*** Opening RECORDED DATA ***

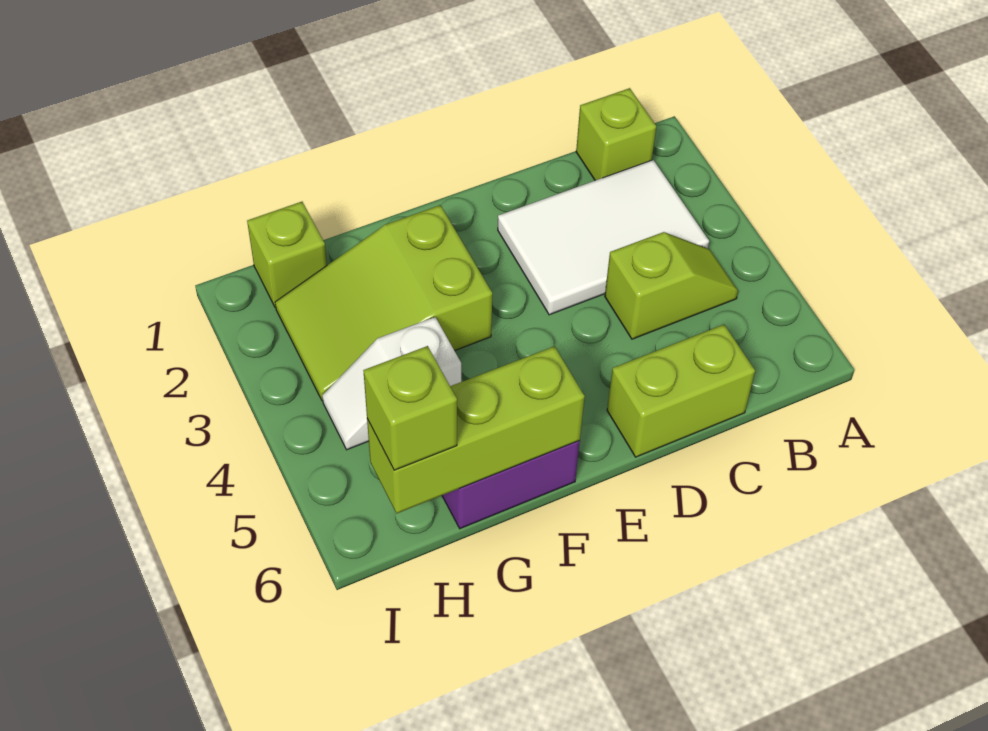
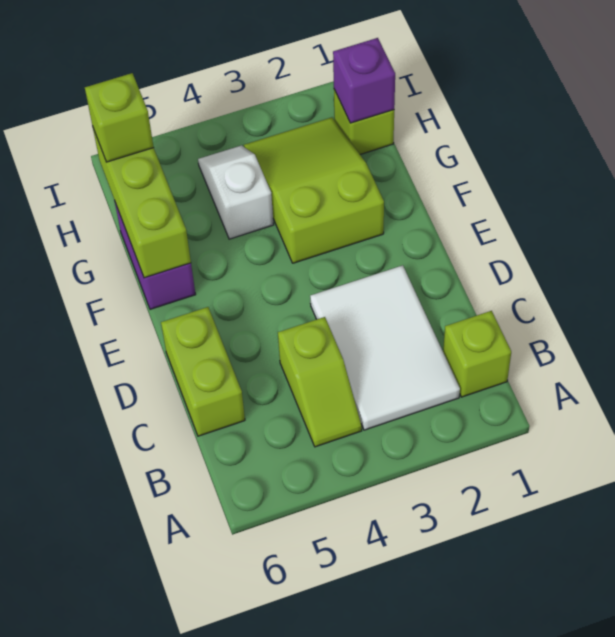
none -> purple brick H1 level 2

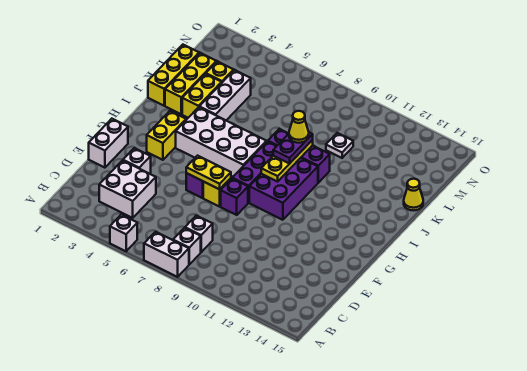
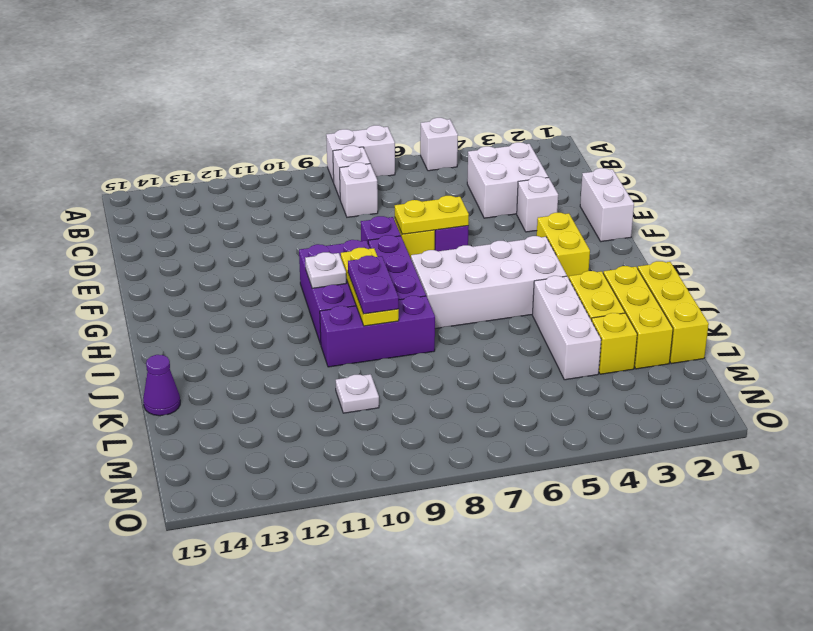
none -> white plate H10 level 2
yellow cone J9 level 4 -> none
yellow cone K15 level 1 -> purple cone K15 level 1

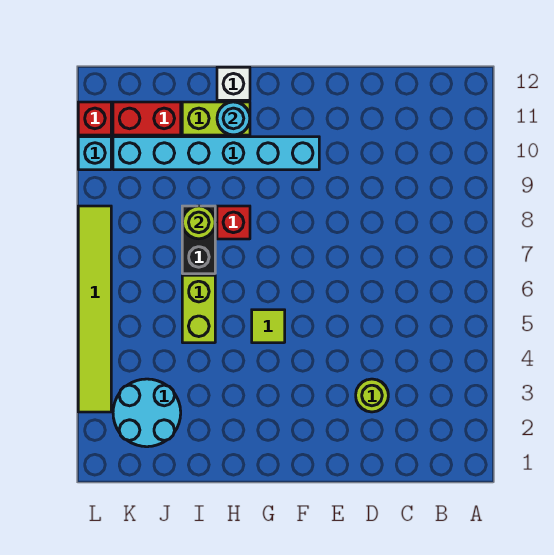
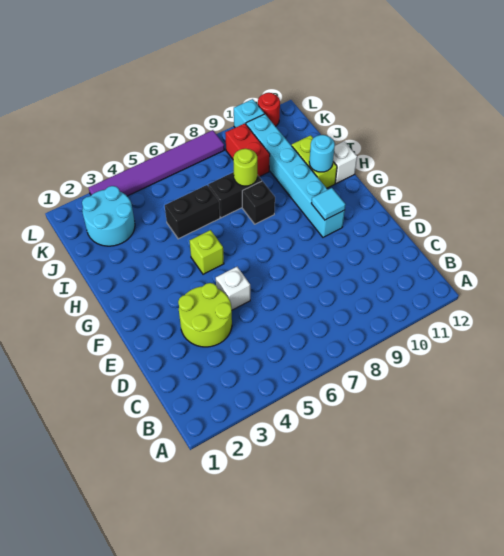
lime round brick D3 level 1 -> lime round brick D3:E4 level 1
none -> white brick E5 level 1
none -> cyan tile F10 level 2
lime tile G5 level 1 -> lime brick G5 level 1
red brick H8 level 1 -> black brick H8 level 1
lime brick I5:I6 level 1 -> black brick I5:I6 level 1
red brick J11:K11 level 1 -> red brick J9:K9 level 1
lime tile L3:L8 level 1 -> purple tile L3:L8 level 1
red brick L11 level 1 -> red round brick L11 level 1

*** Closing RECORDED DATA ***

▶ [YOUR OBJECTIVE]: Of all the entries above, output exactly the lines between the one holding "lime round brick D3 level" and the one holding "lime brick I5:I6", inclusive.

▶ [ANSWER AREA]:
lime round brick D3 level 1 -> lime round brick D3:E4 level 1
none -> white brick E5 level 1
none -> cyan tile F10 level 2
lime tile G5 level 1 -> lime brick G5 level 1
red brick H8 level 1 -> black brick H8 level 1
lime brick I5:I6 level 1 -> black brick I5:I6 level 1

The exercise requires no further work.